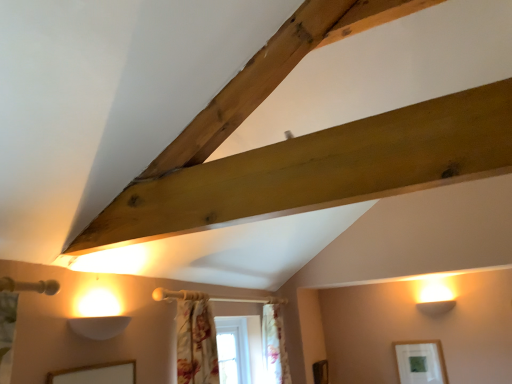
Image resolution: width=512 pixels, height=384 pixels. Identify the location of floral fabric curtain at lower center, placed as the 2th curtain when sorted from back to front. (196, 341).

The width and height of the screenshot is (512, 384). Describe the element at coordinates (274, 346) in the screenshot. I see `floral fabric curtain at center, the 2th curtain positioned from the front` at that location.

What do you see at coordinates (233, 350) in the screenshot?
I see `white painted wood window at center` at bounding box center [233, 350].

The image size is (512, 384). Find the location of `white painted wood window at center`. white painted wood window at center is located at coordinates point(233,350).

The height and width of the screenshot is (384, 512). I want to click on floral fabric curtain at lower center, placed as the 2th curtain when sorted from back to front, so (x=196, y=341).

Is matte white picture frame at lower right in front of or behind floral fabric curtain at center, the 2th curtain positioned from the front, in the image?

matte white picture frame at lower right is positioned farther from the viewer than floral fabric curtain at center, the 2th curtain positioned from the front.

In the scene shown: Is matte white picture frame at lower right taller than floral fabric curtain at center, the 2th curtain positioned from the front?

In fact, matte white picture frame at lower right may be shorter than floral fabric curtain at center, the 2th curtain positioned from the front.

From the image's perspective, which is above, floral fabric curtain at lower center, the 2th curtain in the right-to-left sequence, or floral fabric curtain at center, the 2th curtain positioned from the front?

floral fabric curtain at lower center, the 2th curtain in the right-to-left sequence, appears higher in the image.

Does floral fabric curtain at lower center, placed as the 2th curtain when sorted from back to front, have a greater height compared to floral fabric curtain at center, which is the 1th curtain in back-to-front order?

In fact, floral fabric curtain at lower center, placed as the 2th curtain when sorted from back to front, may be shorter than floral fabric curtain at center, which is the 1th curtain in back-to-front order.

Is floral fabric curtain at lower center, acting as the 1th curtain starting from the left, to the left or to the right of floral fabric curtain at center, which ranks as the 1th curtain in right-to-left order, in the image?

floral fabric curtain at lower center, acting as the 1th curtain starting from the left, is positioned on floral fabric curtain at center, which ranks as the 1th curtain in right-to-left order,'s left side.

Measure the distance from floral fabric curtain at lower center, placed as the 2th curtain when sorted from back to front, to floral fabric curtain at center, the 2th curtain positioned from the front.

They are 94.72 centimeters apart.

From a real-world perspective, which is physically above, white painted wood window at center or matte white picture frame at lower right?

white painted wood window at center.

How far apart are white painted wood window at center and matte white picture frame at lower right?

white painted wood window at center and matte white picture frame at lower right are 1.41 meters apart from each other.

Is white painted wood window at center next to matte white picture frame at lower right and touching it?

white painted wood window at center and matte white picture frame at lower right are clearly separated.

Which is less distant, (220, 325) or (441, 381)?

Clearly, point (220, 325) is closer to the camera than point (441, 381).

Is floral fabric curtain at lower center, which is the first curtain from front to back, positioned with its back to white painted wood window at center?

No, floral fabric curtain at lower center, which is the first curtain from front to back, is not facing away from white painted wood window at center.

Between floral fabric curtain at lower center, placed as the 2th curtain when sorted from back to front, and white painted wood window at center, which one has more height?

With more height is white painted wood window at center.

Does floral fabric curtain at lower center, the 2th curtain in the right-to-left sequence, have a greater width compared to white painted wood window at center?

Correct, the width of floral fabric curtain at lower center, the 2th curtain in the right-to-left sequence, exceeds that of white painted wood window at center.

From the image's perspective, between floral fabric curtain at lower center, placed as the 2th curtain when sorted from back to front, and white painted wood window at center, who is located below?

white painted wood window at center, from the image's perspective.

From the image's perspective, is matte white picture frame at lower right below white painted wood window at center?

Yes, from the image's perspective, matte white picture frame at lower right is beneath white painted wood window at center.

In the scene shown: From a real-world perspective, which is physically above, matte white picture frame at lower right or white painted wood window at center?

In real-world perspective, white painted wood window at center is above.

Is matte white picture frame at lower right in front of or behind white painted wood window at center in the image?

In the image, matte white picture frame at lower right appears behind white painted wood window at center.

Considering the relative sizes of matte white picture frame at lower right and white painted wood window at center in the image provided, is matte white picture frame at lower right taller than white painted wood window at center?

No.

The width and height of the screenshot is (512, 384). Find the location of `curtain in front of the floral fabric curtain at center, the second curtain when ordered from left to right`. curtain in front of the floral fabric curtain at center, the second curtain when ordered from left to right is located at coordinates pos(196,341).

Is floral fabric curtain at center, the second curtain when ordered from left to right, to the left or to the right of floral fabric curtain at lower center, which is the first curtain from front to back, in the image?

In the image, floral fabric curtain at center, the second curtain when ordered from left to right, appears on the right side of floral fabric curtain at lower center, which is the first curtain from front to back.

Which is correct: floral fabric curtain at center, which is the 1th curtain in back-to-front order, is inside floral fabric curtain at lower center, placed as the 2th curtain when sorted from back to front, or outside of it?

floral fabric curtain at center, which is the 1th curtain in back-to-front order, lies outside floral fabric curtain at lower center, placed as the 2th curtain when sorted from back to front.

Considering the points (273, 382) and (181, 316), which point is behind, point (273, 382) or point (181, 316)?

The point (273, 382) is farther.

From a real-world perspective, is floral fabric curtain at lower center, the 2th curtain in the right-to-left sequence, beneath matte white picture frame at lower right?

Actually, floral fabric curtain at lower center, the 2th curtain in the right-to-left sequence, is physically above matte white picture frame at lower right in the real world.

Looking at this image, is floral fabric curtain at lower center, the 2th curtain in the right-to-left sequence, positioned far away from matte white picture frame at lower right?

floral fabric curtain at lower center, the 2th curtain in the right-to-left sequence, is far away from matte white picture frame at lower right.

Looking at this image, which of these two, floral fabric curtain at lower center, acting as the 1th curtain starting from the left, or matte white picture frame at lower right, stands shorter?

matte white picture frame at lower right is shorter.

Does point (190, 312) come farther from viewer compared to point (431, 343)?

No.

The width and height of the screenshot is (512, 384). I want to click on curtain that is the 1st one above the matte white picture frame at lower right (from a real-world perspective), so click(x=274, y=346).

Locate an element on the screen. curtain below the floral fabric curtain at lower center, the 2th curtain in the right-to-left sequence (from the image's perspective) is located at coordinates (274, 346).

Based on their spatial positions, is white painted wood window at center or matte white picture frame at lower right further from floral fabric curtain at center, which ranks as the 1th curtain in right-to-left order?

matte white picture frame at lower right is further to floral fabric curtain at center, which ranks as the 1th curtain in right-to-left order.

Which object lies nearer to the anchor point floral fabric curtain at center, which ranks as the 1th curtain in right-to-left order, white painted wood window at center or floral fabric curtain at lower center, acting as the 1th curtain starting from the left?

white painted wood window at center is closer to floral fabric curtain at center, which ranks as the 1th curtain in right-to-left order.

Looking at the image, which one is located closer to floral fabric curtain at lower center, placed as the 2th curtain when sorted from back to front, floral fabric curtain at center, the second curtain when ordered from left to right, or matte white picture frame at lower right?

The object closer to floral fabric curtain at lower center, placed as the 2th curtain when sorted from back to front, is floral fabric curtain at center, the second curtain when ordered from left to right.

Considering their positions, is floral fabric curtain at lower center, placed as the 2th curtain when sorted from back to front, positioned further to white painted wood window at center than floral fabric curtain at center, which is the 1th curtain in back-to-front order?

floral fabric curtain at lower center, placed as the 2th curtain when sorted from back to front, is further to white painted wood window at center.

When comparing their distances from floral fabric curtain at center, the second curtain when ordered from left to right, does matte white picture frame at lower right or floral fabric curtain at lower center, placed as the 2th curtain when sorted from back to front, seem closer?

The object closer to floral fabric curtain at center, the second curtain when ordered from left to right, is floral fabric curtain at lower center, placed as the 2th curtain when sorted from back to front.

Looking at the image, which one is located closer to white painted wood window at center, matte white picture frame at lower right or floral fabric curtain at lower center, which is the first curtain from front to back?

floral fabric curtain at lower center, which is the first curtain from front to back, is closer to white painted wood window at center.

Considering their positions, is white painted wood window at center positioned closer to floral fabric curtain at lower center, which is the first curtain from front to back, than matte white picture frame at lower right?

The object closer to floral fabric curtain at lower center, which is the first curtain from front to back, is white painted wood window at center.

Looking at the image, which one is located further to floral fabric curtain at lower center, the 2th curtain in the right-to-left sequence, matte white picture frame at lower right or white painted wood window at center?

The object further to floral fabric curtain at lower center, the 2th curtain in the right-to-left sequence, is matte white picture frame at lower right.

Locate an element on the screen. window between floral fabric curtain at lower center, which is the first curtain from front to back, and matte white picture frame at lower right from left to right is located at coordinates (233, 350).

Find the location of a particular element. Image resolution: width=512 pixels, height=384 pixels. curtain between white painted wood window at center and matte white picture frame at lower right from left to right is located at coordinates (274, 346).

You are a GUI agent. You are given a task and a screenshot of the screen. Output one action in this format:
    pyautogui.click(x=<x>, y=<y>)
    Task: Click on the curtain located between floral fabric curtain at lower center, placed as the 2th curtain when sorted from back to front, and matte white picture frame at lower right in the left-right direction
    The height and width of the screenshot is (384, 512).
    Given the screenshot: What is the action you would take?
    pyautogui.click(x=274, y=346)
..........
Work item: Count the lines in the records above that contain the string "apart", matching case exactly. Give only the number.

Final answer: 3